What is wanted is every record, duplicated word for word.

→ **DATASET**
BEGIN
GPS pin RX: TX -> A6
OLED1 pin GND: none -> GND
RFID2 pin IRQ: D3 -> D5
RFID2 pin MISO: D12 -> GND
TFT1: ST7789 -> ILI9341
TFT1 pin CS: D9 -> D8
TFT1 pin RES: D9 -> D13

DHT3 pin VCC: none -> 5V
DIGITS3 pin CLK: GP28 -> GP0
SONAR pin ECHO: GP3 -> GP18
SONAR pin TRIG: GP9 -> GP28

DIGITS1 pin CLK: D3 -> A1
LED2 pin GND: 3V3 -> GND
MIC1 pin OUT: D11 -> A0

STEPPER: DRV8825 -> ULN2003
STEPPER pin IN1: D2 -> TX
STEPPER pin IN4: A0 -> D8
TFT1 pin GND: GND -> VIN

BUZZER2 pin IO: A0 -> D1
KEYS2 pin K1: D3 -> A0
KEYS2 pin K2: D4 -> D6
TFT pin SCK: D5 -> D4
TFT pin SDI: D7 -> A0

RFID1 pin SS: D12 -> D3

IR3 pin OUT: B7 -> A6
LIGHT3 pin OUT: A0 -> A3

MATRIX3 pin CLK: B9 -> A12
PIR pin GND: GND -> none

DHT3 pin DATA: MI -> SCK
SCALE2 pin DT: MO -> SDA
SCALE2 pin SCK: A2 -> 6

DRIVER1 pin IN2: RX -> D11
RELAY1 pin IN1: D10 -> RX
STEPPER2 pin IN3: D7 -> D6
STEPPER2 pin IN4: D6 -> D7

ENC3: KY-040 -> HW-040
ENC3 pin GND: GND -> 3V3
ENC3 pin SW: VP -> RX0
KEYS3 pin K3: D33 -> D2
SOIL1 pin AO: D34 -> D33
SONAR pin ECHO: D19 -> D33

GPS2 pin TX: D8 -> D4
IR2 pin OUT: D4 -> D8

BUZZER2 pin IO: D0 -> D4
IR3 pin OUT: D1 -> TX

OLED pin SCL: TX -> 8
END
→ **ANSWER SPACE**
GPS pin RX: TX -> A6
OLED1 pin GND: none -> GND
RFID2 pin IRQ: D3 -> D5
RFID2 pin MISO: D12 -> GND
TFT1: ST7789 -> ILI9341
TFT1 pin CS: D9 -> D8
TFT1 pin RES: D9 -> D13

DHT3 pin VCC: none -> 5V
DIGITS3 pin CLK: GP28 -> GP0
SONAR pin ECHO: GP3 -> GP18
SONAR pin TRIG: GP9 -> GP28

DIGITS1 pin CLK: D3 -> A1
LED2 pin GND: 3V3 -> GND
MIC1 pin OUT: D11 -> A0

STEPPER: DRV8825 -> ULN2003
STEPPER pin IN1: D2 -> TX
STEPPER pin IN4: A0 -> D8
TFT1 pin GND: GND -> VIN

BUZZER2 pin IO: A0 -> D1
KEYS2 pin K1: D3 -> A0
KEYS2 pin K2: D4 -> D6
TFT pin SCK: D5 -> D4
TFT pin SDI: D7 -> A0

RFID1 pin SS: D12 -> D3

IR3 pin OUT: B7 -> A6
LIGHT3 pin OUT: A0 -> A3

MATRIX3 pin CLK: B9 -> A12
PIR pin GND: GND -> none

DHT3 pin DATA: MI -> SCK
SCALE2 pin DT: MO -> SDA
SCALE2 pin SCK: A2 -> 6

DRIVER1 pin IN2: RX -> D11
RELAY1 pin IN1: D10 -> RX
STEPPER2 pin IN3: D7 -> D6
STEPPER2 pin IN4: D6 -> D7

ENC3: KY-040 -> HW-040
ENC3 pin GND: GND -> 3V3
ENC3 pin SW: VP -> RX0
KEYS3 pin K3: D33 -> D2
SOIL1 pin AO: D34 -> D33
SONAR pin ECHO: D19 -> D33

GPS2 pin TX: D8 -> D4
IR2 pin OUT: D4 -> D8

BUZZER2 pin IO: D0 -> D4
IR3 pin OUT: D1 -> TX

OLED pin SCL: TX -> 8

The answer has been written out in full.